Given entries:
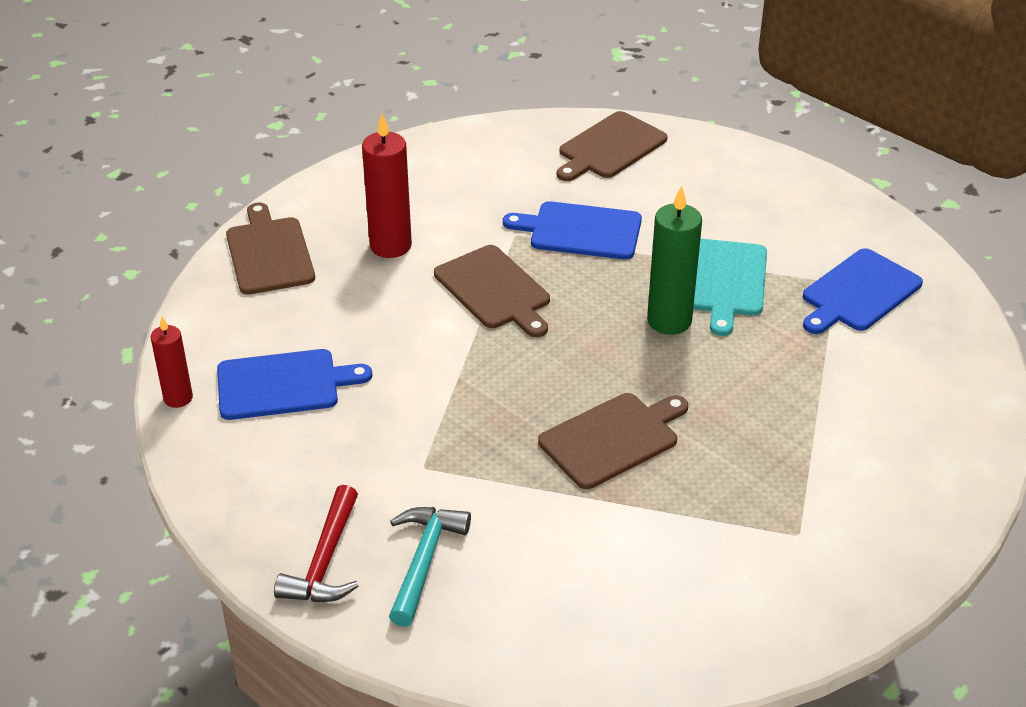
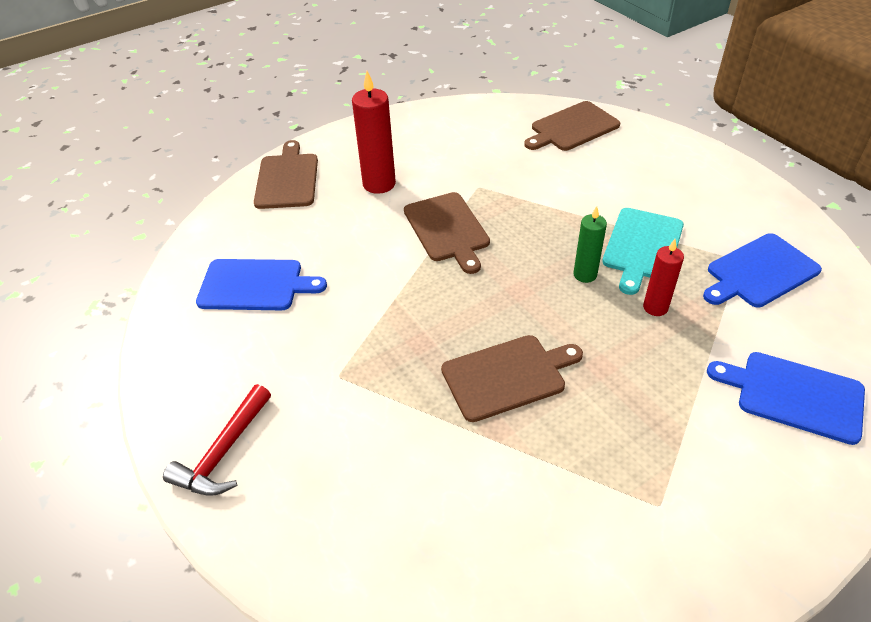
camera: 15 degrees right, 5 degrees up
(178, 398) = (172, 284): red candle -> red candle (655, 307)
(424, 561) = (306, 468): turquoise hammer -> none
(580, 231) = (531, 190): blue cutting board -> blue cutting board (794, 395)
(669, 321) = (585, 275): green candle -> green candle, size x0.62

...

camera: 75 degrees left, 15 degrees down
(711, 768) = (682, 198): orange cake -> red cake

What to produce: Every line above that includes the string "camera" needs to be copied.

Exercise solution:
camera: 15 degrees right, 5 degrees up
camera: 75 degrees left, 15 degrees down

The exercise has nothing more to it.